▸ **EXTRACTED ENTRIES**
= = =
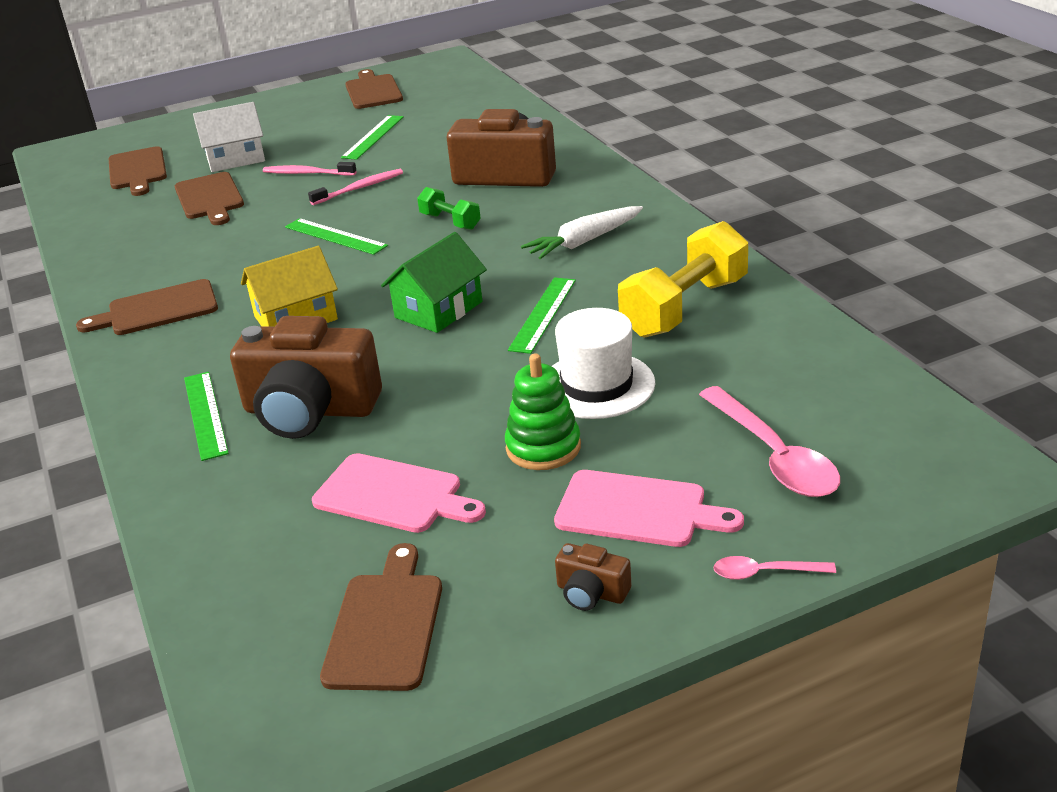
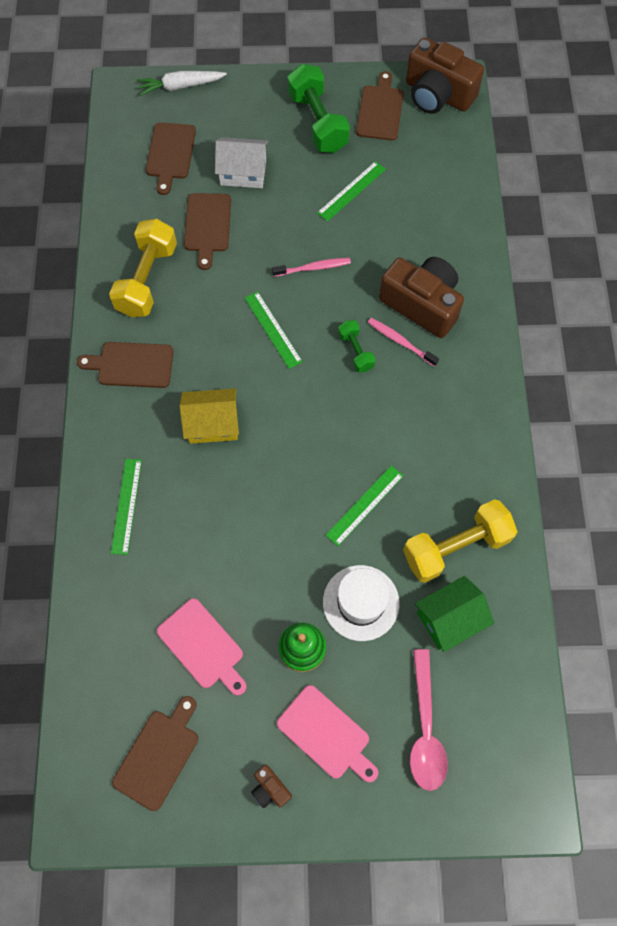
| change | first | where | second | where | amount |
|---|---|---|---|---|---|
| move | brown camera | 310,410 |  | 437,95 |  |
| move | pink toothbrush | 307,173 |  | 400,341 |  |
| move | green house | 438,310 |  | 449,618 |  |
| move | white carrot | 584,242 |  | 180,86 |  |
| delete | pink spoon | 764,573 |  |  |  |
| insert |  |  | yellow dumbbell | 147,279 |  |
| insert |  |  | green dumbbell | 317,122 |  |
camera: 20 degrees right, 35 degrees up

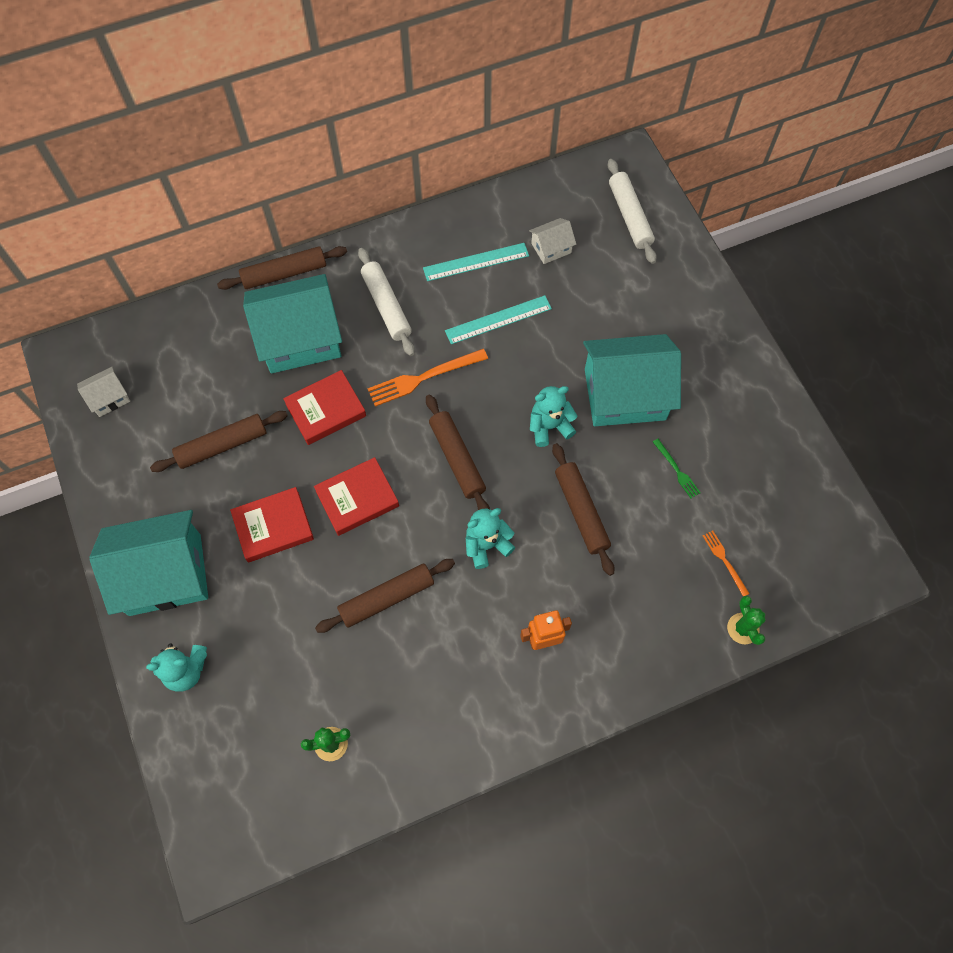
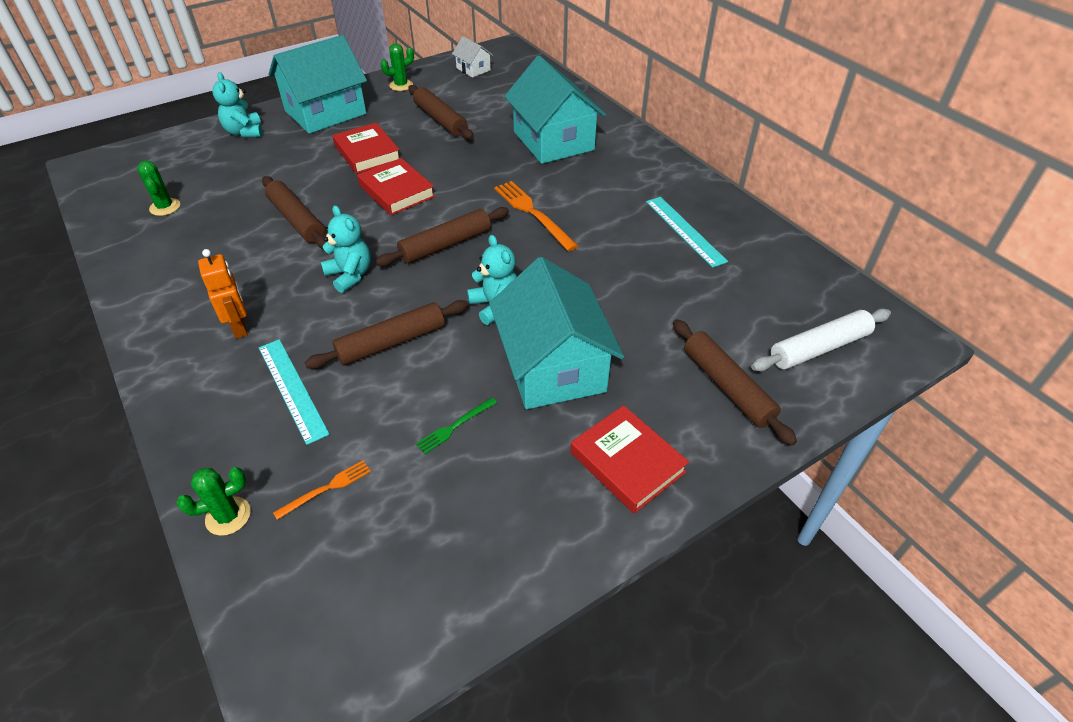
| change | first | where | second | where | amount |
|---|---|---|---|---|---|
| rotate | turquoise house | 165,574 |  | 325,112 | 75 degrees clockwise |
| move | brown rolling pin | 284,273 |  | 727,387 |  |
| move | red book | 325,410 |  | 627,462 |  |
| delete | white rolling pin | 386,306 |  |  |  |
| move | turquoise ruler | 498,320 |  | 292,389 |  |
| delete | white house | 551,248 |  |  |  |
| insert |  |  | green cactus | 401,85 |  |
camera: 80 degrees right, 20 degrees down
= = =
▸ **ASSIGNMENT**
Pick out and copy the lines of the entries that hold the string "pink".

▸ **ANSWER SECTION**
| move | pink toothbrush | 307,173 |  | 400,341 |  |
| delete | pink spoon | 764,573 |  |  |  |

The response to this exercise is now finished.